▽
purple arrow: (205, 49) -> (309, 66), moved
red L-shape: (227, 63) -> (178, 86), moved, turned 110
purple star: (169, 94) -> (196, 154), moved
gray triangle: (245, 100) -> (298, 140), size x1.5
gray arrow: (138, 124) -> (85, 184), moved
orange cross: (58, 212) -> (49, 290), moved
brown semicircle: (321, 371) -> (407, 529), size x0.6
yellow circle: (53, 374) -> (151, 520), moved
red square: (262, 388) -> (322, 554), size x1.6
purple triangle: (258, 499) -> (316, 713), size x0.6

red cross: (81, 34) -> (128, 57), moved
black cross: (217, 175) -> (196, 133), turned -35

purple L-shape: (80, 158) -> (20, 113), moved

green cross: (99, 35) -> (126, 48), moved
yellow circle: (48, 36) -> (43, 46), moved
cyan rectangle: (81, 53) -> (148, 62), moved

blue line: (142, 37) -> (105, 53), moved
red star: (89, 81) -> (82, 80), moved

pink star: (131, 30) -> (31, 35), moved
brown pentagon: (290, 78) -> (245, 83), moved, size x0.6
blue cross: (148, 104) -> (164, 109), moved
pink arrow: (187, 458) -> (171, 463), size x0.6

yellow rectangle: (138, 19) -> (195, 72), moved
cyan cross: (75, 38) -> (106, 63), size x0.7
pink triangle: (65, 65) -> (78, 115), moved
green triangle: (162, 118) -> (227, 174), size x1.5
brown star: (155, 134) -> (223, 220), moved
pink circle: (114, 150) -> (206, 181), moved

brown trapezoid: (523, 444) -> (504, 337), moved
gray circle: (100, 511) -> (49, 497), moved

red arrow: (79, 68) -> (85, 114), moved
△
TASK TO COMPLETE: The answer must be the lines from the one containing "brown star: (155, 134) -> (223, 220), moved" through the last line of the records, written out exactly; please include nothing more.

ANSWER SECTION:
brown star: (155, 134) -> (223, 220), moved
pink circle: (114, 150) -> (206, 181), moved

brown trapezoid: (523, 444) -> (504, 337), moved
gray circle: (100, 511) -> (49, 497), moved

red arrow: (79, 68) -> (85, 114), moved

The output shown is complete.